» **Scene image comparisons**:

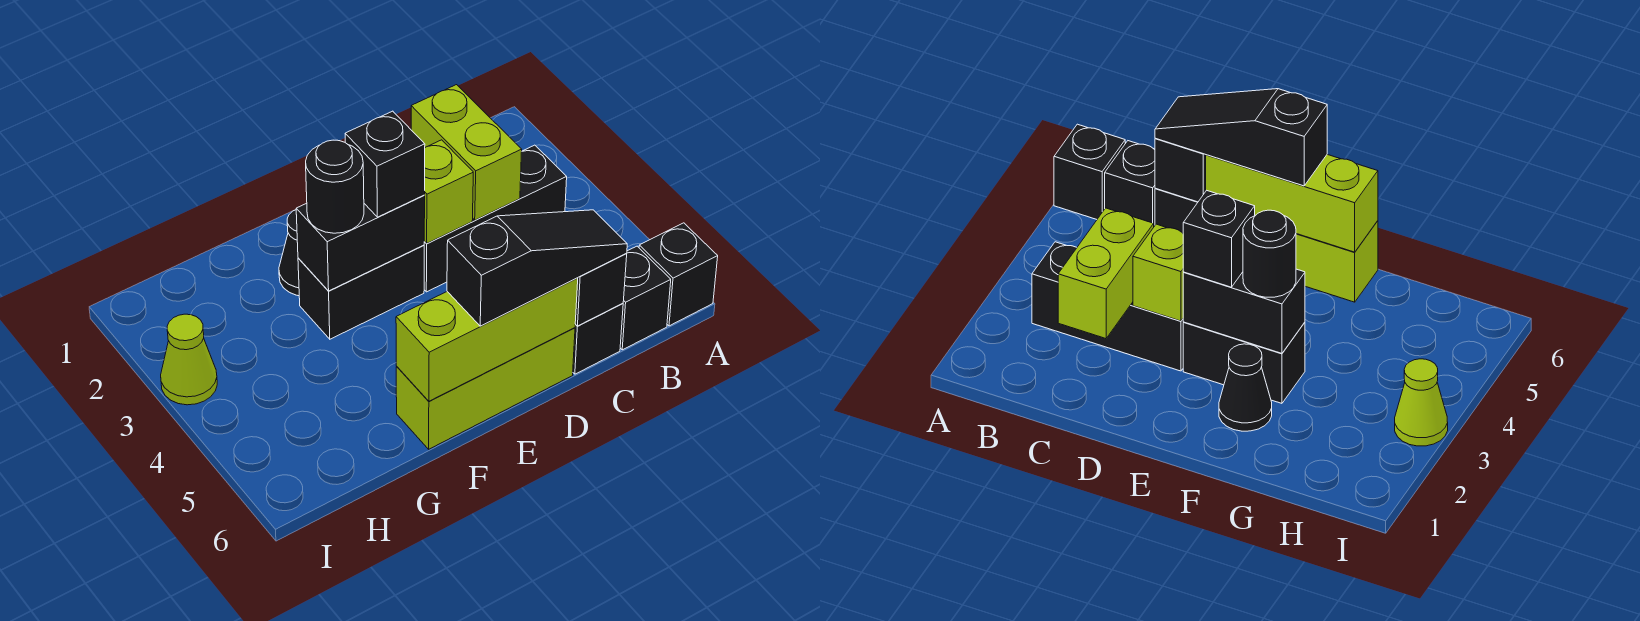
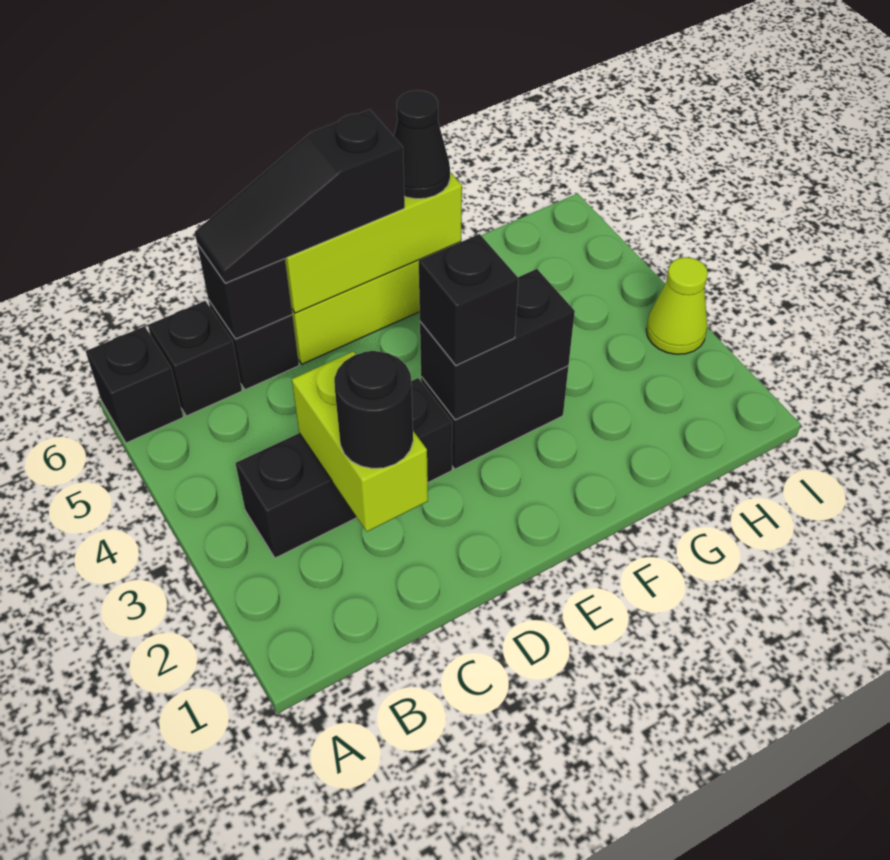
lime 1x1 brick [424,140,473,243] -> none
black 1x1 cone [279,210,299,296] -> black 1x1 cone moved to [394,90,450,199]
black 1x1 round brick [306,140,364,233] -> black 1x1 round brick moved to [334,351,413,469]

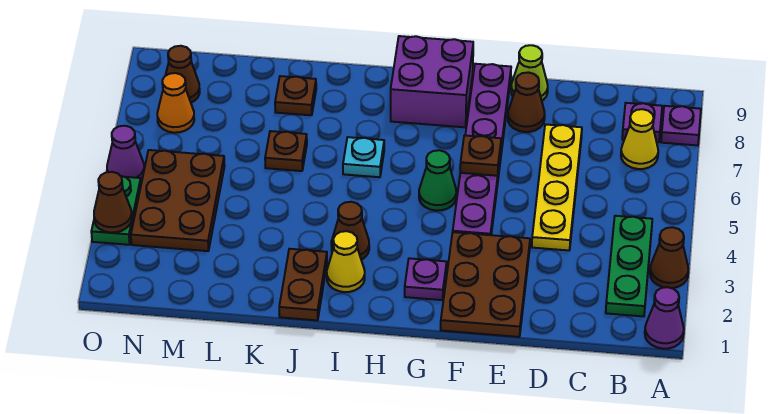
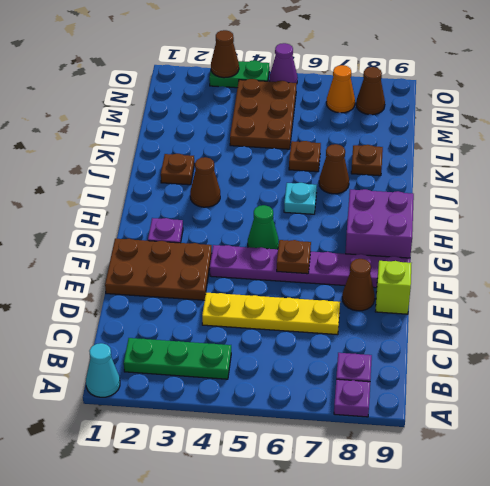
purple 1x1 cone [645,287,684,349] -> cyan 1x1 cone [86,343,120,397]
brown 1x1 cone [650,227,688,288] -> brown 1x1 cone moved to [319,144,349,194]
yellow 1x1 cone [621,109,658,169] -> none
lime 1x1 cone [511,45,548,101] -> lime 1x1 brick [375,261,411,314]
yellow 1x1 cone [327,231,365,292] -> none
brown 1x2 plate [279,249,327,320] -> brown 1x1 plate [161,154,194,185]
brown 2x3 plate [131,150,225,251] -> brown 2x3 plate turned to [230,79,297,149]

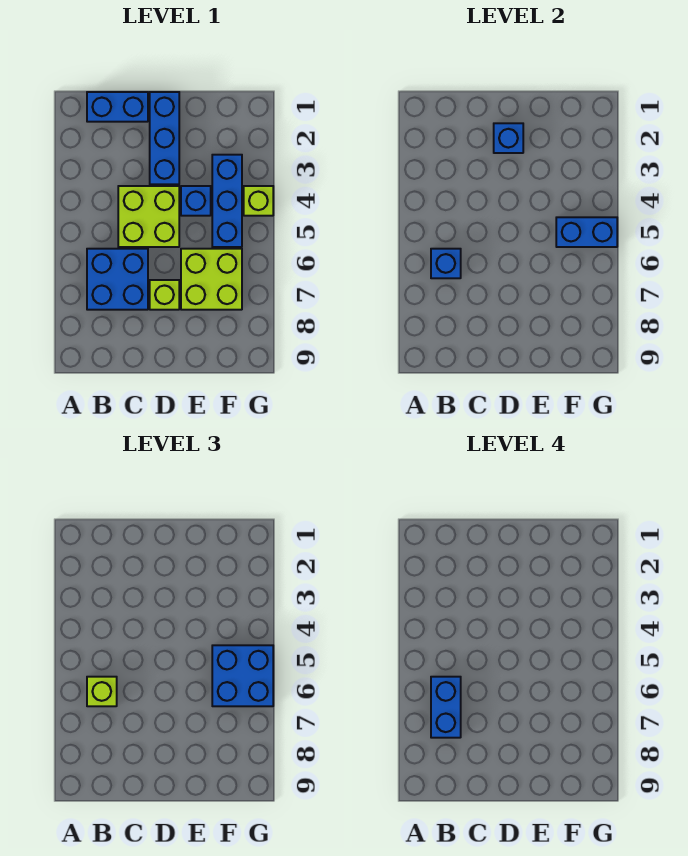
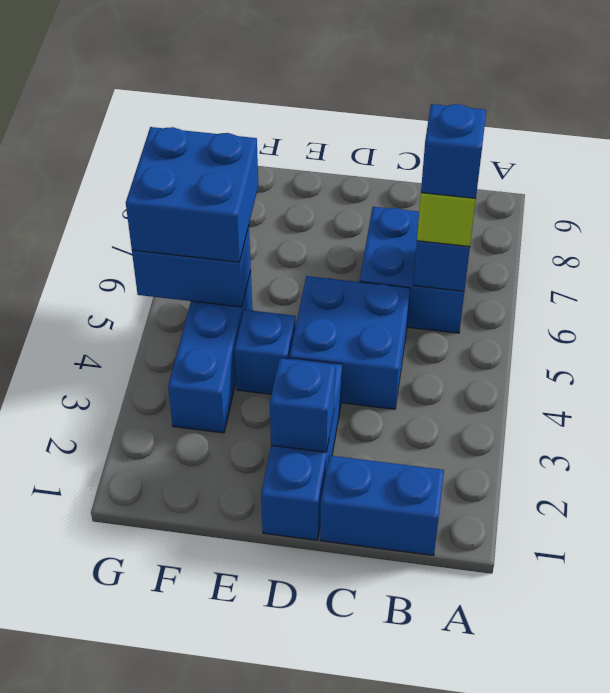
blue 1x2 brick [431,677,461,738] -> blue 1x1 brick [421,104,486,198]
lime 2x2 brick [118,186,179,247] -> blue 2x2 brick [290,276,410,409]
lime 1x1 brick [150,280,179,310] -> none
lime 2x2 brick [181,249,242,310] -> none
lime 1x1 brick [244,186,273,216] -> none

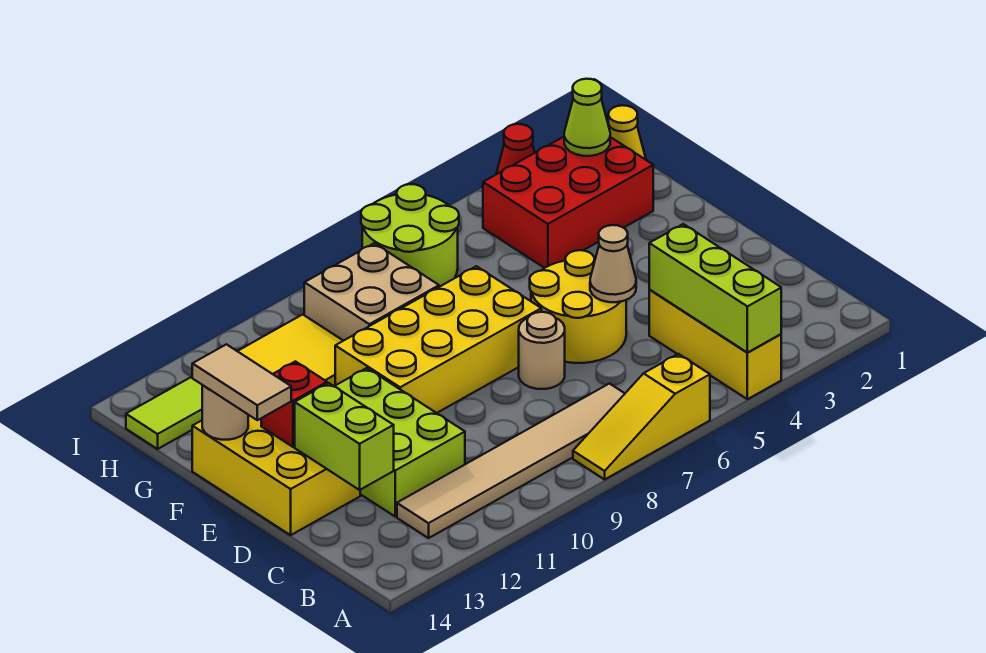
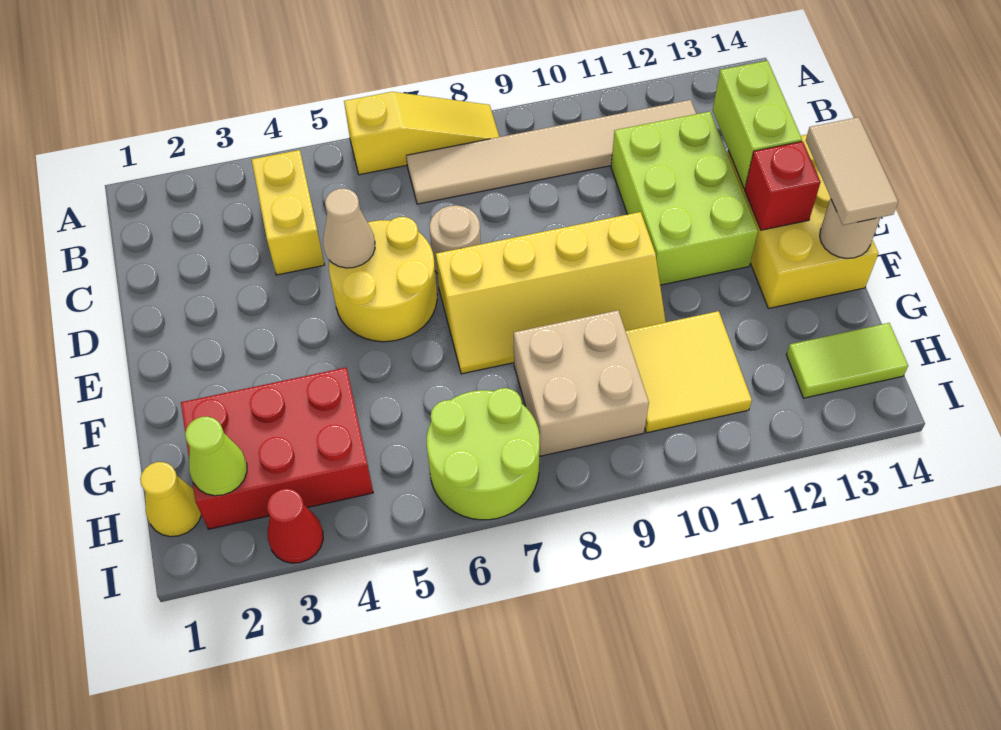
yellow 1x3 brick [649,290,781,399] -> yellow 1x2 brick [252,150,324,275]
lime 1x3 brick [649,224,781,353] -> none
yellow 2x4 brick [335,266,541,413] -> yellow 2x4 slope [436,212,666,374]

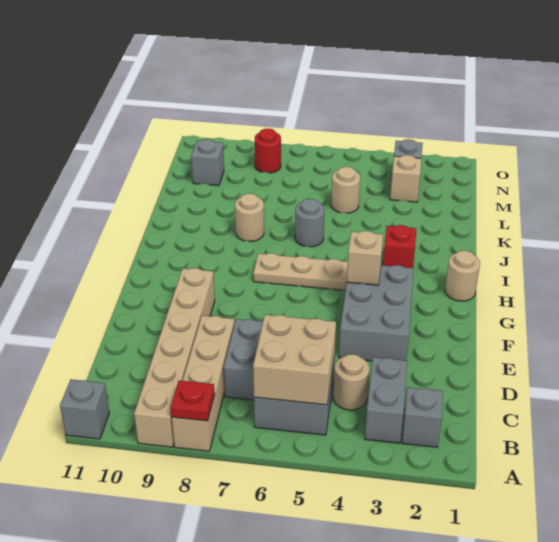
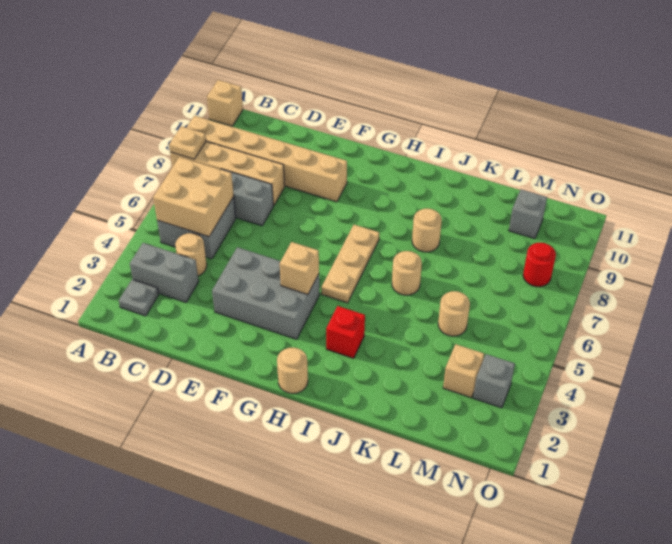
red 1x1 plate [171,381,215,421] -> tan 1x1 plate [169,126,206,159]
grey 1x1 brick [60,379,109,439] -> tan 1x1 brick [207,80,243,126]
grey 1x1 brick [402,387,443,447] -> grey 1x1 plate [119,279,159,316]
grey 1x1 round brick [295,199,325,247] -> tan 1x1 round brick [392,251,422,295]

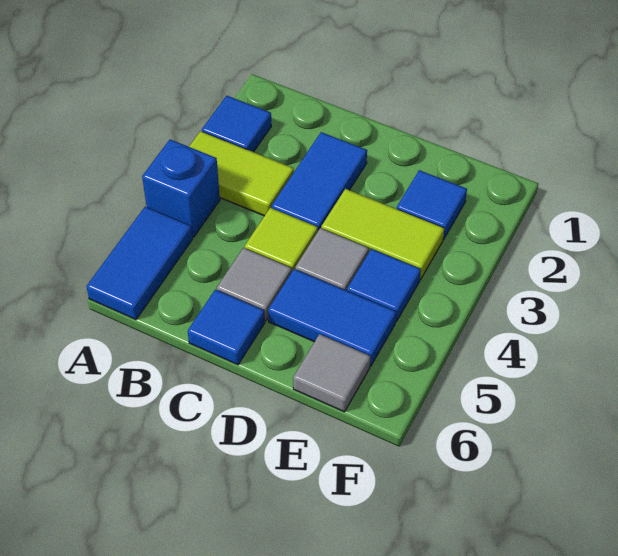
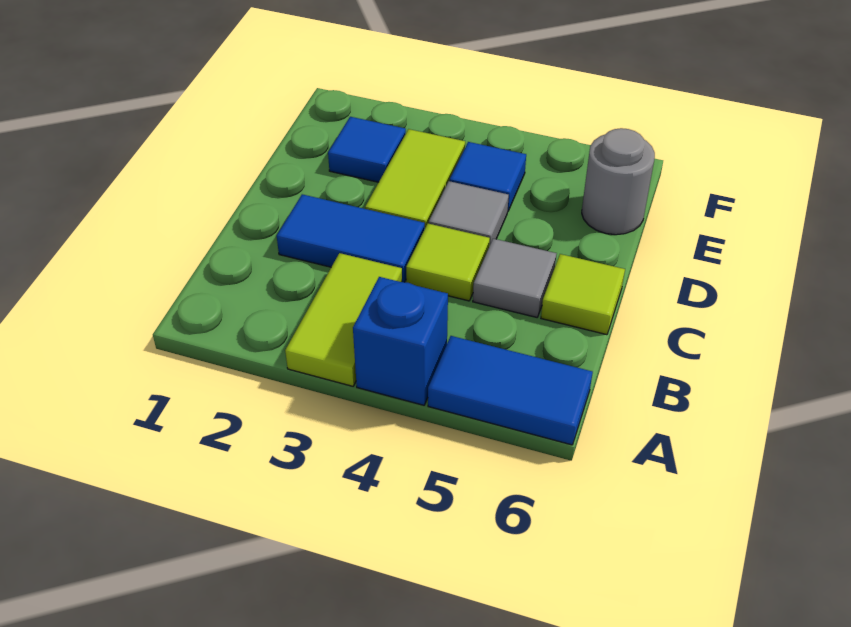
blue 1x1 tile [202,96,271,152] -> none
blue 1x1 tile [188,290,265,365] -> lime 1x1 tile [541,254,625,335]
blue 1x2 tile [268,269,396,366] -> none
grey 1x1 tile [293,334,370,412] -> grey 1x1 round brick [582,128,655,235]

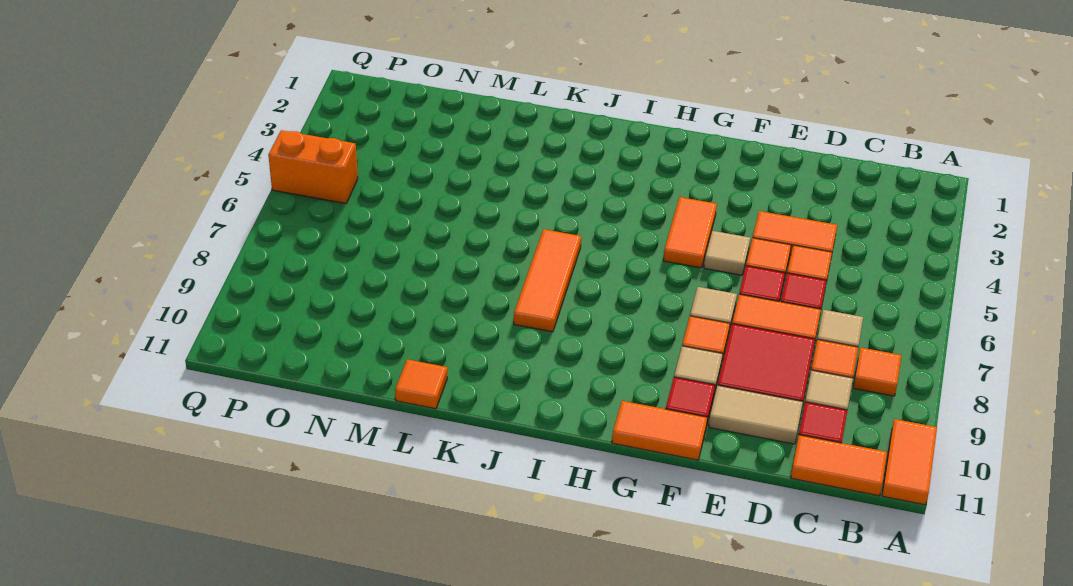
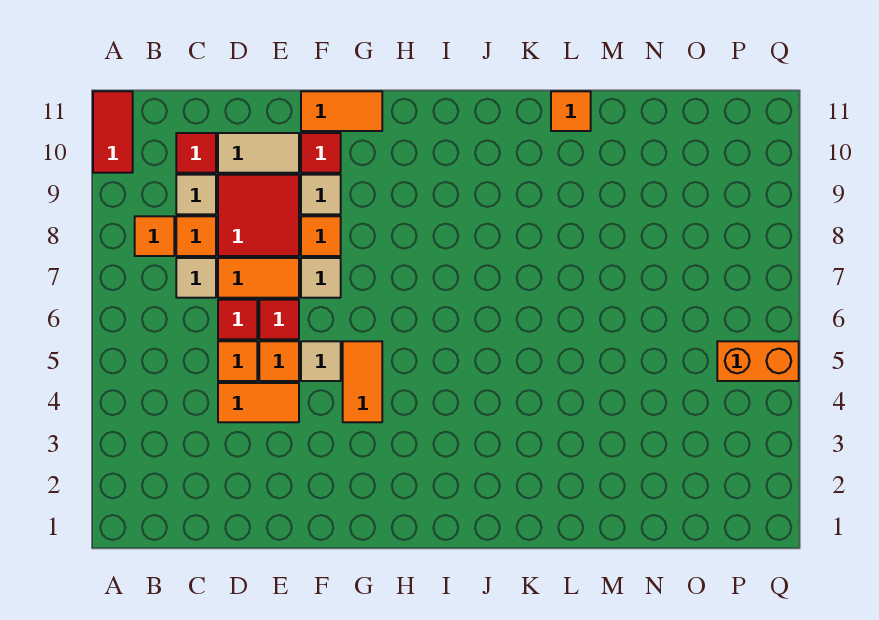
orange 1x2 tile [882,419,937,505] -> red 1x2 tile [93,91,133,173]
orange 1x2 tile [791,435,887,496] -> none
orange 1x3 tile [514,229,581,332] -> none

» **Problem requirements**: Out of the preceding entries, pull each line that contains the word "moved".

» **Solution**:
black 1x1 cone [279,210,299,296] -> black 1x1 cone moved to [394,90,450,199]
black 1x1 round brick [306,140,364,233] -> black 1x1 round brick moved to [334,351,413,469]
brown 1x1 cone [650,227,688,288] -> brown 1x1 cone moved to [319,144,349,194]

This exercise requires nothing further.